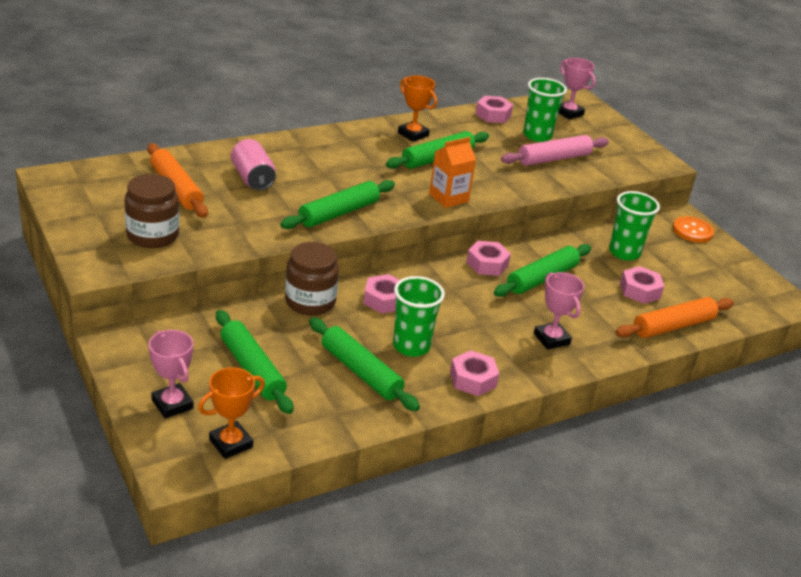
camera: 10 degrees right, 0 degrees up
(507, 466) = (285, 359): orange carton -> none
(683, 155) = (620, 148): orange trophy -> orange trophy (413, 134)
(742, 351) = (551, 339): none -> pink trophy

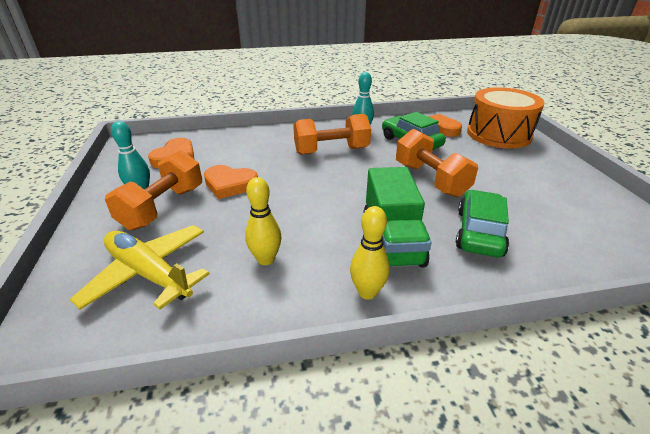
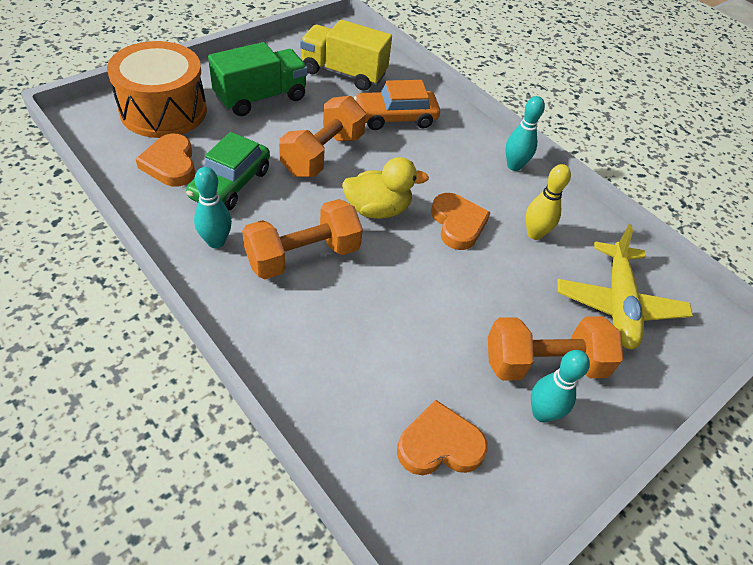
camera: 125 degrees left, 15 degrees up
(230, 184) = (455, 325): orange heart -> orange heart (457, 224)
(331, 151) = (303, 256): orange dumbbell -> orange dumbbell turned 75 degrees counterclockwise
(354, 186) = (377, 209): none -> yellow duck
(367, 292) = (514, 166): yellow bowling pin -> turquoise bowling pin
(392, 240) = (446, 164): green truck -> green truck (261, 98)
(479, 232) = (395, 118): green car -> orange car
(568, 222) = (344, 73): none -> yellow truck

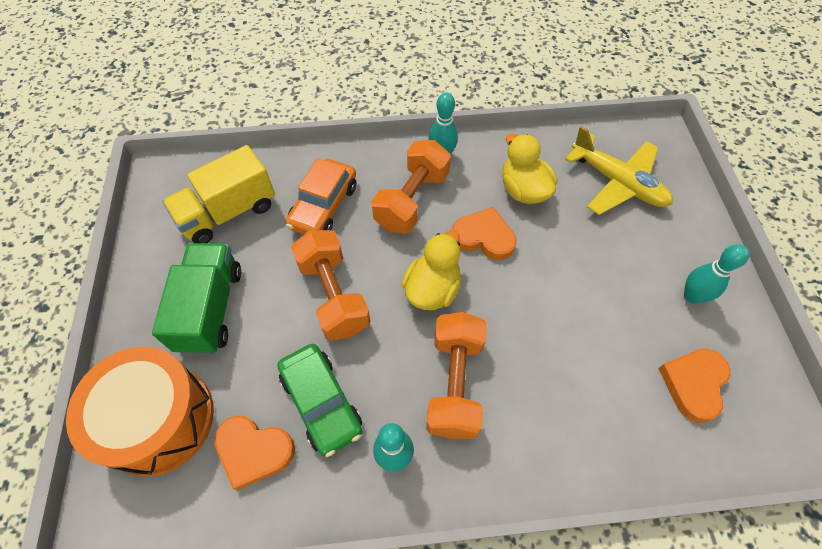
camera: 50 degrees left, 10 degrees up
(534, 234) = (523, 190): yellow bowling pin -> yellow duck
(544, 364) = (650, 266): orange dumbbell -> orange dumbbell (412, 200)

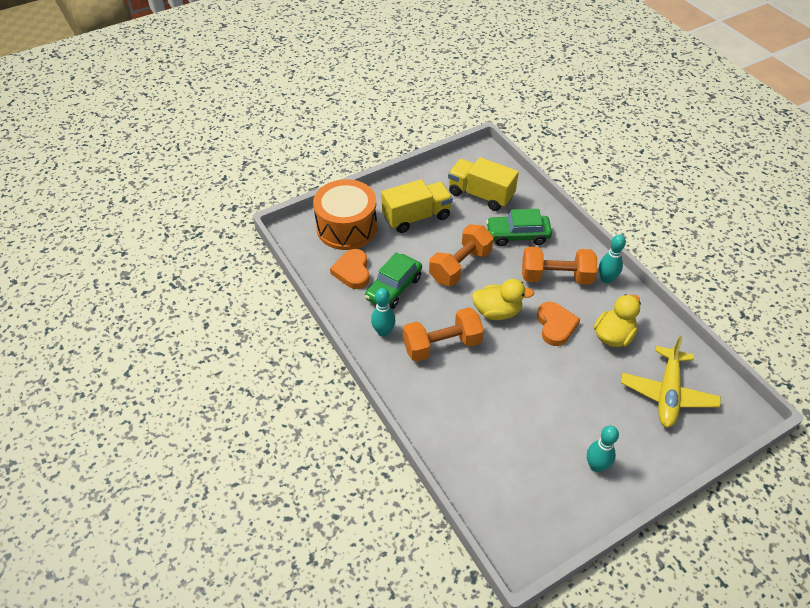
camera: 65 degrees right, 10 degrees down
(211, 308) = (416, 217): green truck -> yellow truck
(324, 206) = (517, 235): orange car -> green car
(693, 384) = (523, 479): orange heart -> none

━━━━━━━━

▶ **Task brief**: What is needed is an exact copy of the entries, without any images.

▶ **Answer section**:
camera: 10 degrees right, 0 degrees up
(507, 466) = (285, 359): orange carton -> none
(683, 155) = (620, 148): orange trophy -> orange trophy (413, 134)
(742, 351) = (551, 339): none -> pink trophy

camera: 125 degrees left, 15 degrees up
(230, 184) = (455, 325): orange heart -> orange heart (457, 224)
(331, 151) = (303, 256): orange dumbbell -> orange dumbbell turned 75 degrees counterclockwise
(354, 186) = (377, 209): none -> yellow duck
(367, 292) = (514, 166): yellow bowling pin -> turquoise bowling pin
(392, 240) = (446, 164): green truck -> green truck (261, 98)
(479, 232) = (395, 118): green car -> orange car
(568, 222) = (344, 73): none -> yellow truck

camera: 50 degrees left, 10 degrees up
(534, 234) = (523, 190): yellow bowling pin -> yellow duck
(544, 364) = (650, 266): orange dumbbell -> orange dumbbell (412, 200)

camera: 65 degrees right, 10 degrees down
(211, 308) = (416, 217): green truck -> yellow truck
(324, 206) = (517, 235): orange car -> green car
(693, 384) = (523, 479): orange heart -> none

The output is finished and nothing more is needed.